◆ DATASET RECORDS ◆

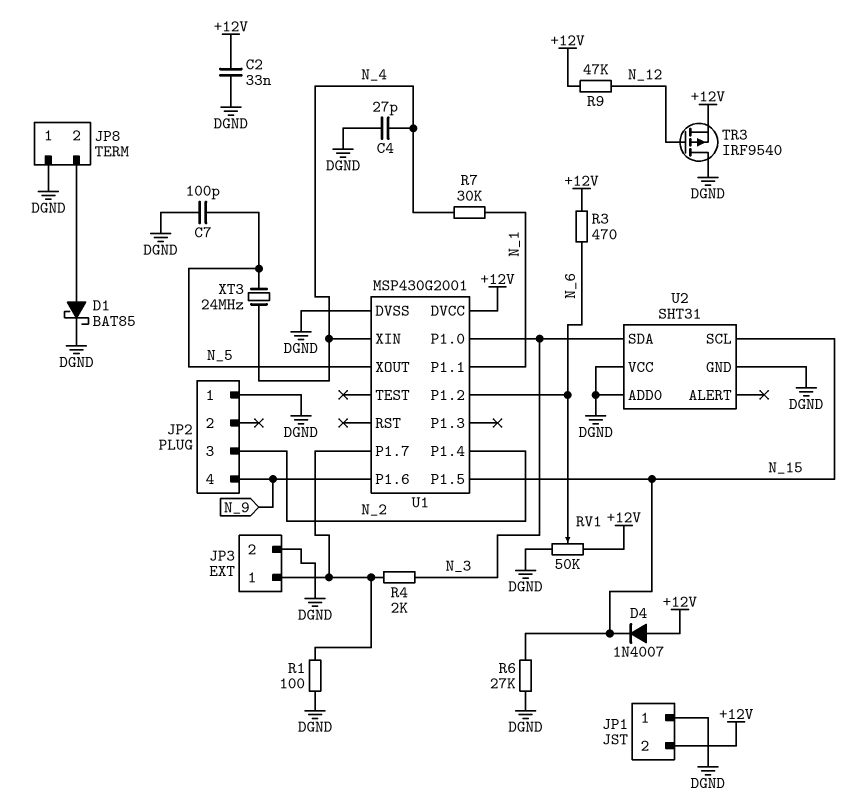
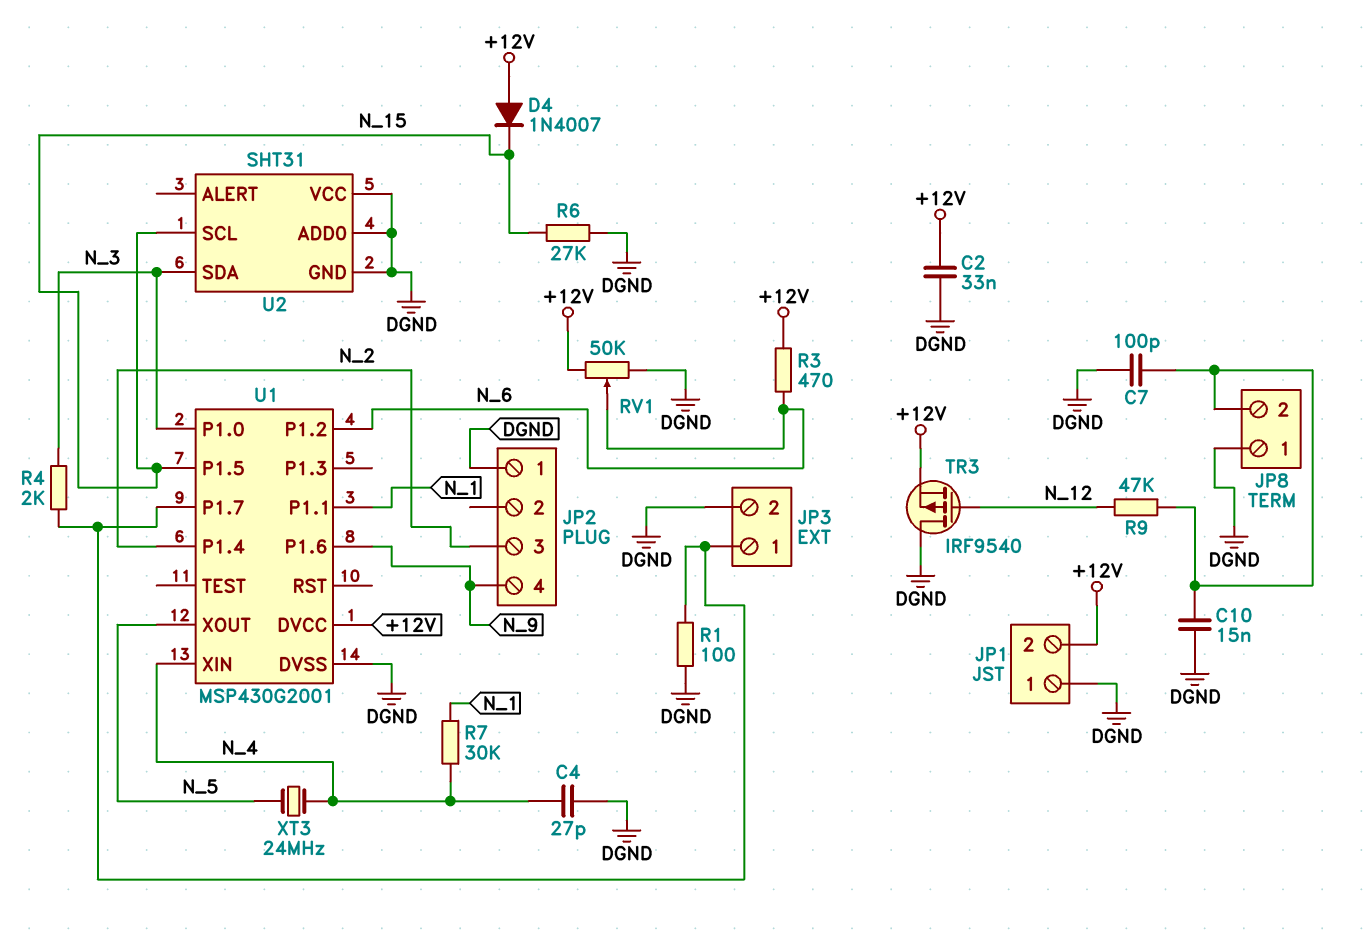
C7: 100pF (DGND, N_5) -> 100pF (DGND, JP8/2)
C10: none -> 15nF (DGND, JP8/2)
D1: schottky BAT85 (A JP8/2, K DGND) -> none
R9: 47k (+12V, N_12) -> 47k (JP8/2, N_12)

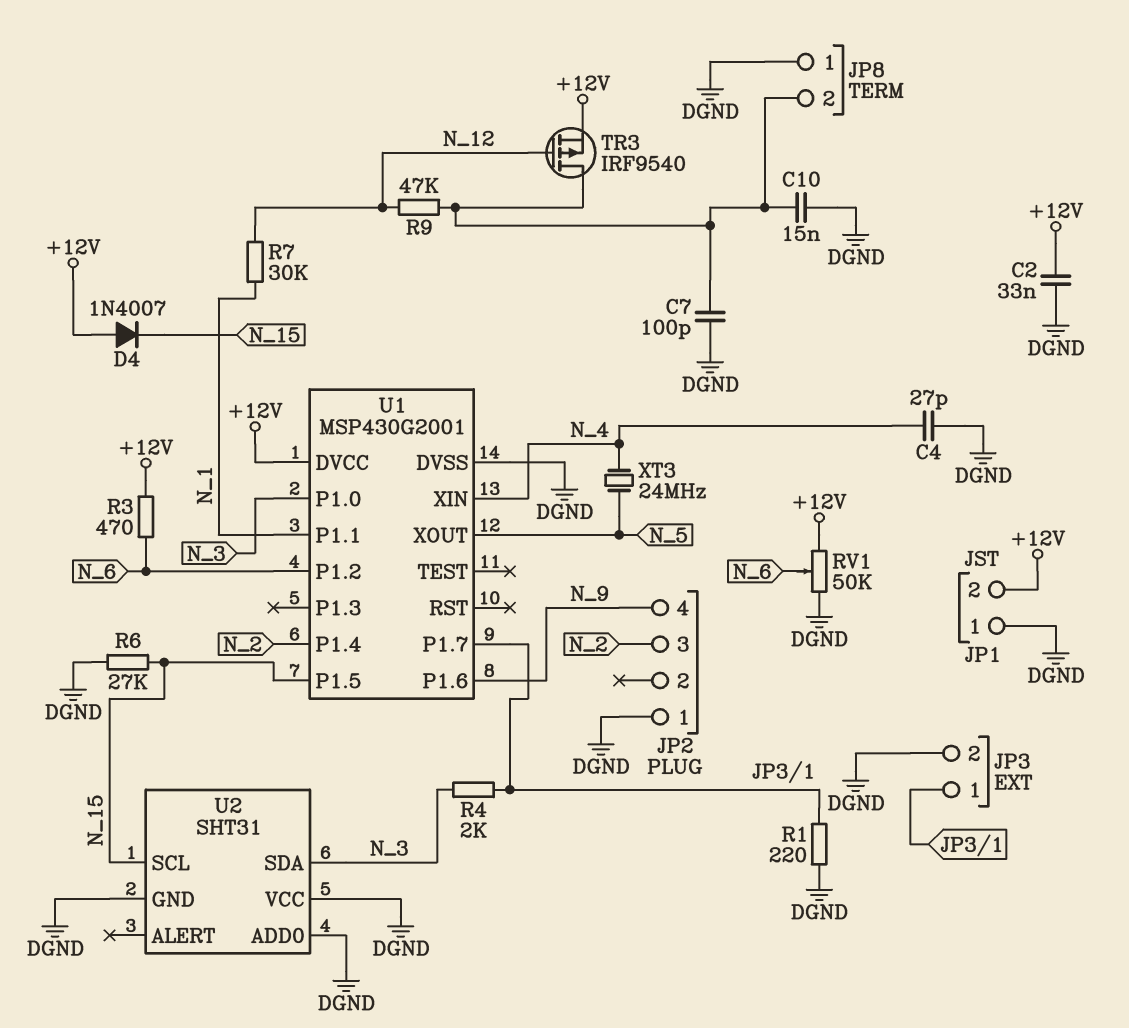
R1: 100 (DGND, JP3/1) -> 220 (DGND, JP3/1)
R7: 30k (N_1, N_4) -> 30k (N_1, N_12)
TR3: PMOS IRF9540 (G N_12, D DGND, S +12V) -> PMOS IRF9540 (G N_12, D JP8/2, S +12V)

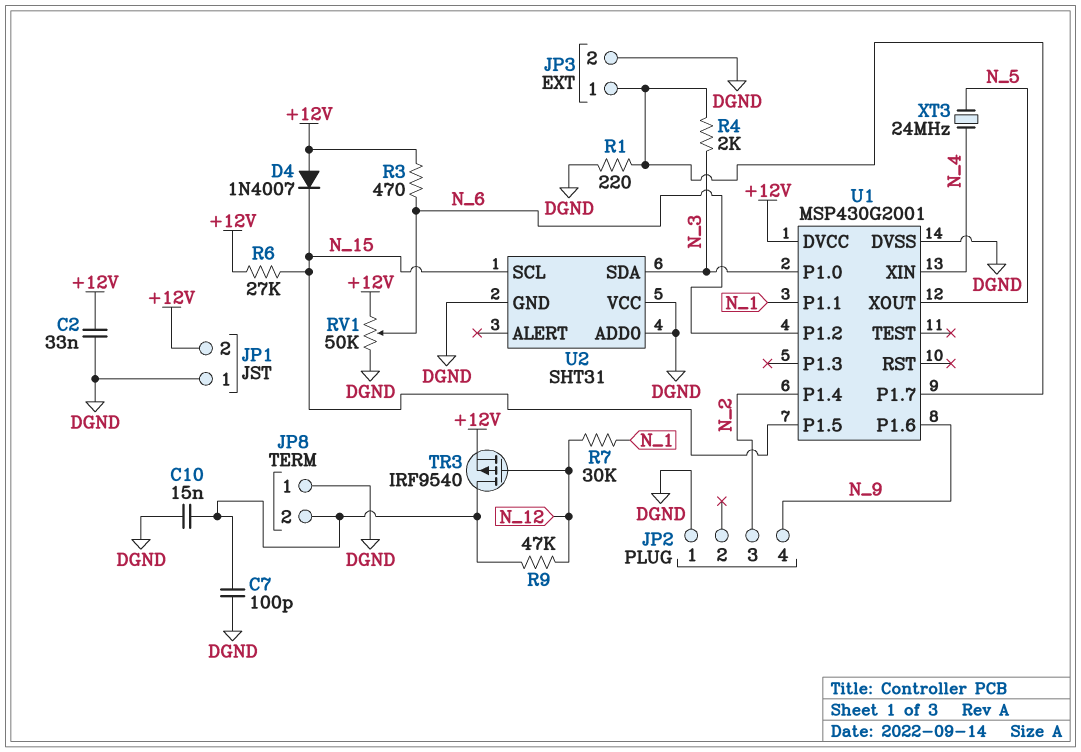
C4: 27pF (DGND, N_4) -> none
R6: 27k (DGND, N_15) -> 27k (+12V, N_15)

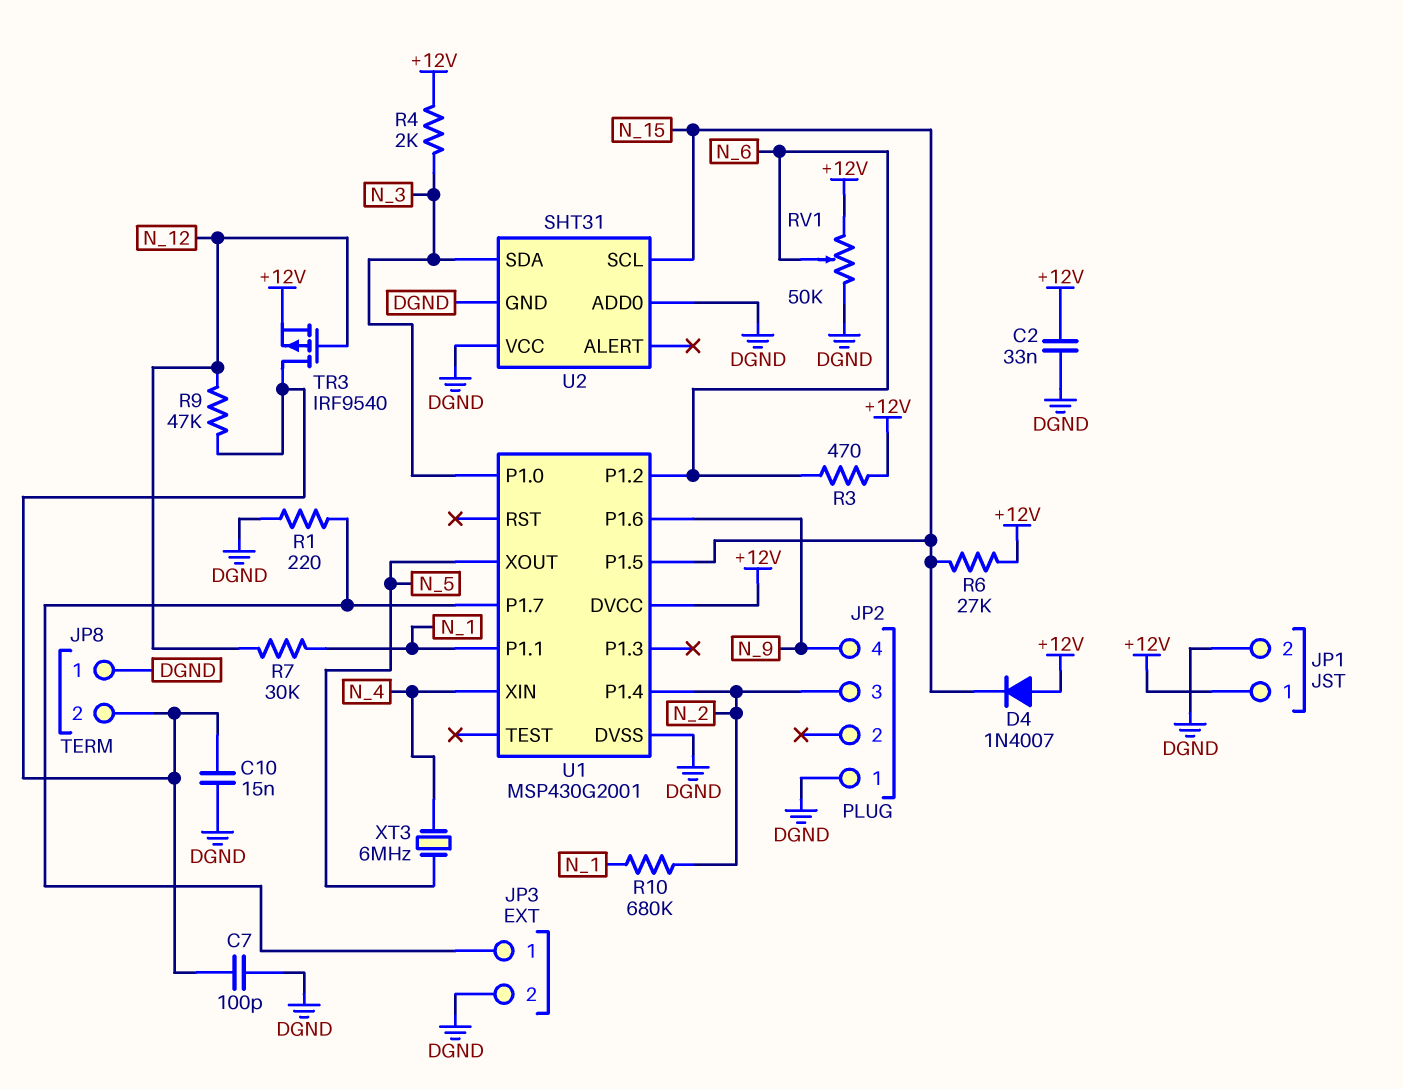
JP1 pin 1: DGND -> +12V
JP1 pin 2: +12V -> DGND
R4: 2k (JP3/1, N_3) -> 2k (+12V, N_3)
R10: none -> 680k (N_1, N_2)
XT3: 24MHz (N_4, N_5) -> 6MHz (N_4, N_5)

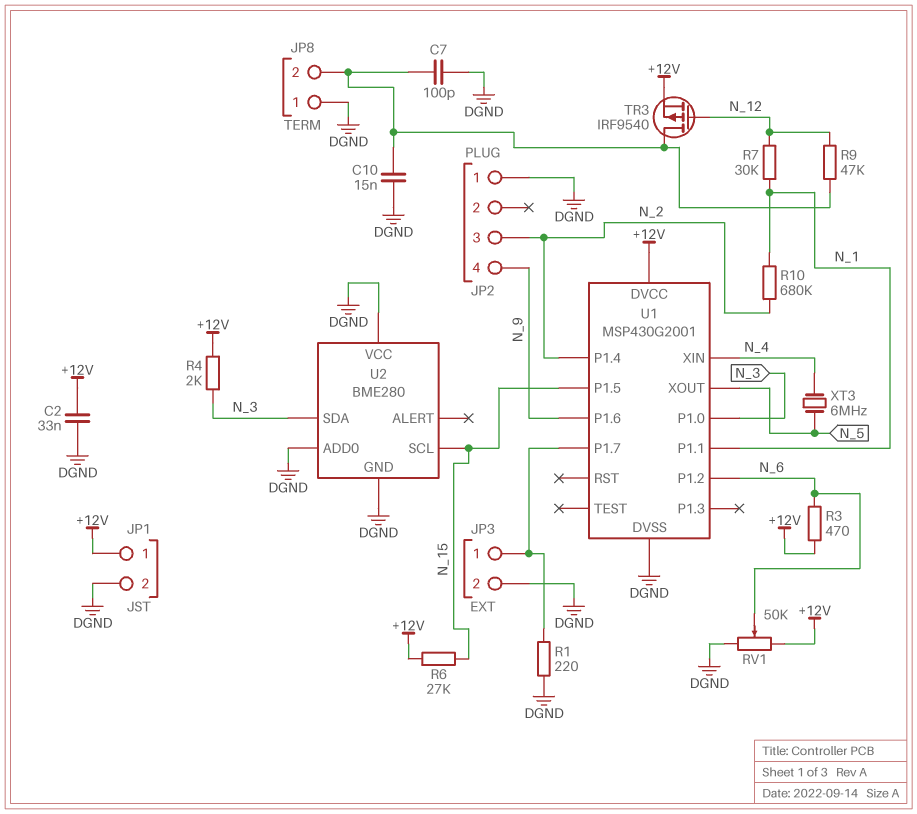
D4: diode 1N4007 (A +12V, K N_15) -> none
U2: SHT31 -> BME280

◆ EXERCISE INSTRUCTIONS ◆
Skip the pictures; extract only the lines from the line with "R9: 47k (+12V, N_12) -> 47k (JP8/2, N_12)" through the final line of the material, exactly as they appear.

◆ WRITTEN RESPONSE ◆
R9: 47k (+12V, N_12) -> 47k (JP8/2, N_12)

R1: 100 (DGND, JP3/1) -> 220 (DGND, JP3/1)
R7: 30k (N_1, N_4) -> 30k (N_1, N_12)
TR3: PMOS IRF9540 (G N_12, D DGND, S +12V) -> PMOS IRF9540 (G N_12, D JP8/2, S +12V)

C4: 27pF (DGND, N_4) -> none
R6: 27k (DGND, N_15) -> 27k (+12V, N_15)

JP1 pin 1: DGND -> +12V
JP1 pin 2: +12V -> DGND
R4: 2k (JP3/1, N_3) -> 2k (+12V, N_3)
R10: none -> 680k (N_1, N_2)
XT3: 24MHz (N_4, N_5) -> 6MHz (N_4, N_5)

D4: diode 1N4007 (A +12V, K N_15) -> none
U2: SHT31 -> BME280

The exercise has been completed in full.